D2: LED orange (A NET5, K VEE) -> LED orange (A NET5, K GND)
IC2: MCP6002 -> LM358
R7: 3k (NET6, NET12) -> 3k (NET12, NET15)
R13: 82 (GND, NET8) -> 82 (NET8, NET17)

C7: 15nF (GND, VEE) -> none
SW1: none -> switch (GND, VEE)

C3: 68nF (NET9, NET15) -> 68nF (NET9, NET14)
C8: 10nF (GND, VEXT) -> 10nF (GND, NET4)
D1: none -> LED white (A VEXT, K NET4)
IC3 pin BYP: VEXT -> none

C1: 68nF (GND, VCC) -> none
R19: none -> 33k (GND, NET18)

==

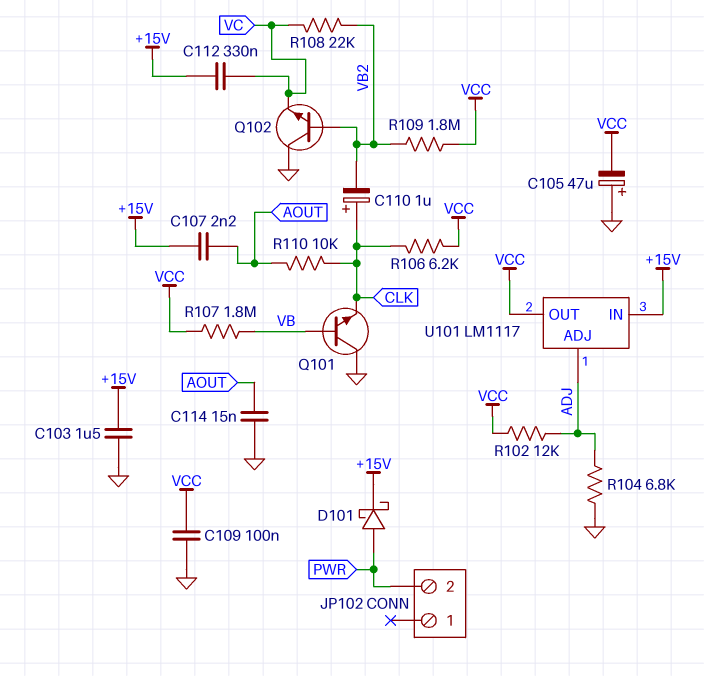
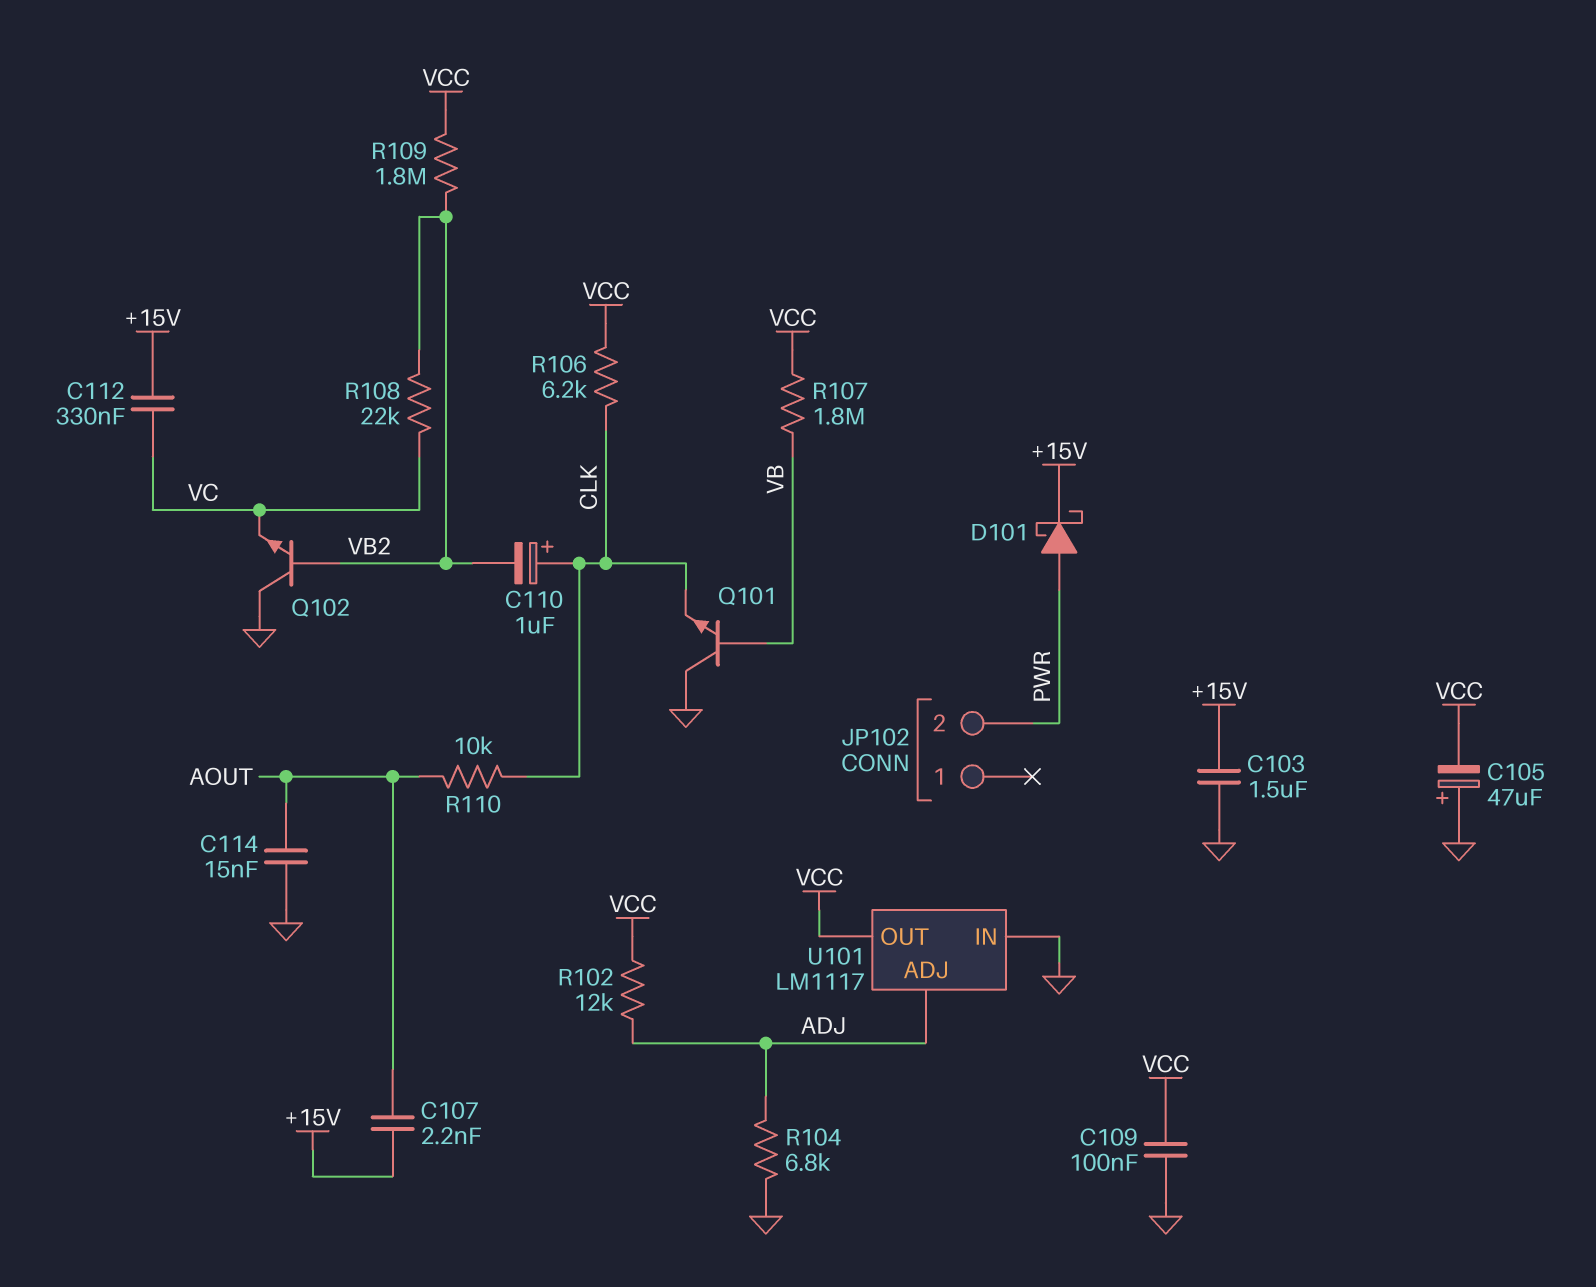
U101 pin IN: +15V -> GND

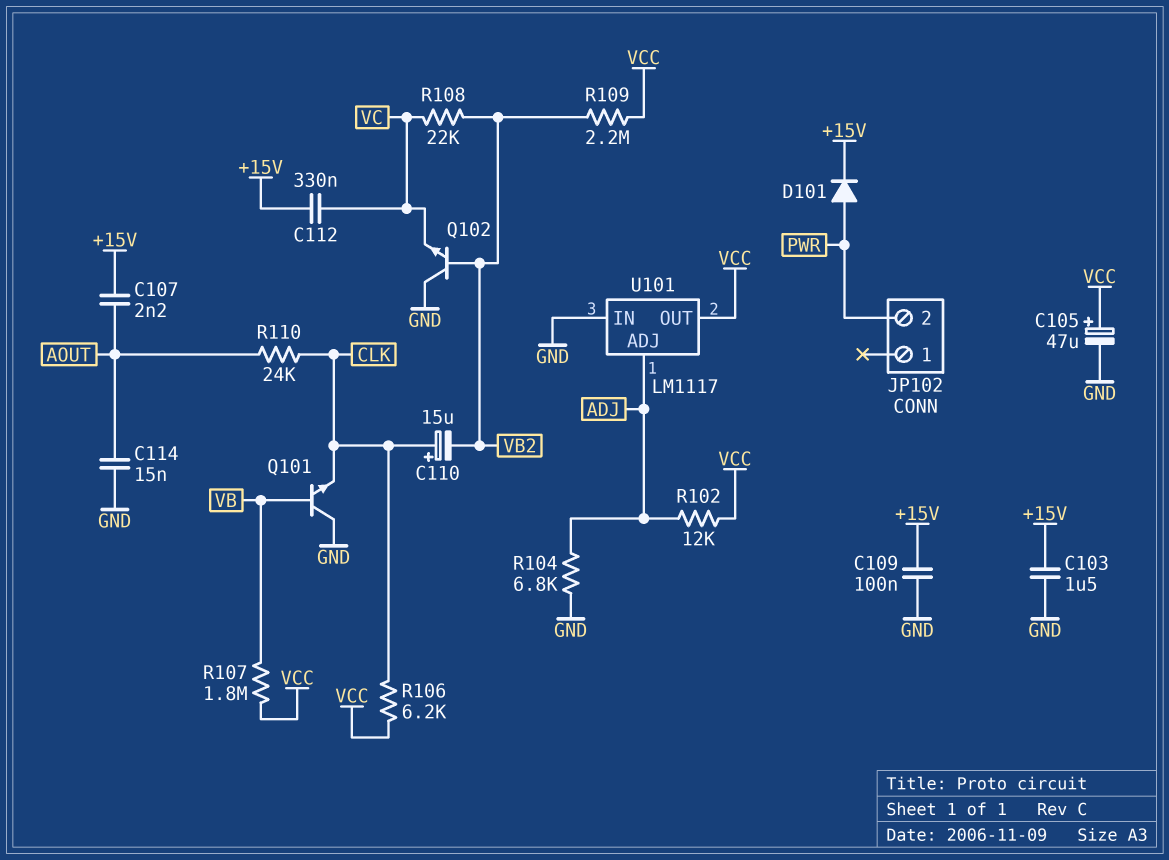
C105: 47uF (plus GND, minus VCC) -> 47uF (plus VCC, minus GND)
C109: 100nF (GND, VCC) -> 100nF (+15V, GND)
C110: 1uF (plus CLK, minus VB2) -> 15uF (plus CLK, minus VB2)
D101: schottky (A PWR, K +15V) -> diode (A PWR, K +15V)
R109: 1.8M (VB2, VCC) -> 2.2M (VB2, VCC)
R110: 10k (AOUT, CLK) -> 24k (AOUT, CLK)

__Aim of the exercise__. Would you quote everything above from the line containing "C110: 1uF (plus" down to the line containing "R110: 10k (AOUT, CLK) -> 24k (AOUT, CLK)"? Include both of those lines and nothing else.

__Written reply__.
C110: 1uF (plus CLK, minus VB2) -> 15uF (plus CLK, minus VB2)
D101: schottky (A PWR, K +15V) -> diode (A PWR, K +15V)
R109: 1.8M (VB2, VCC) -> 2.2M (VB2, VCC)
R110: 10k (AOUT, CLK) -> 24k (AOUT, CLK)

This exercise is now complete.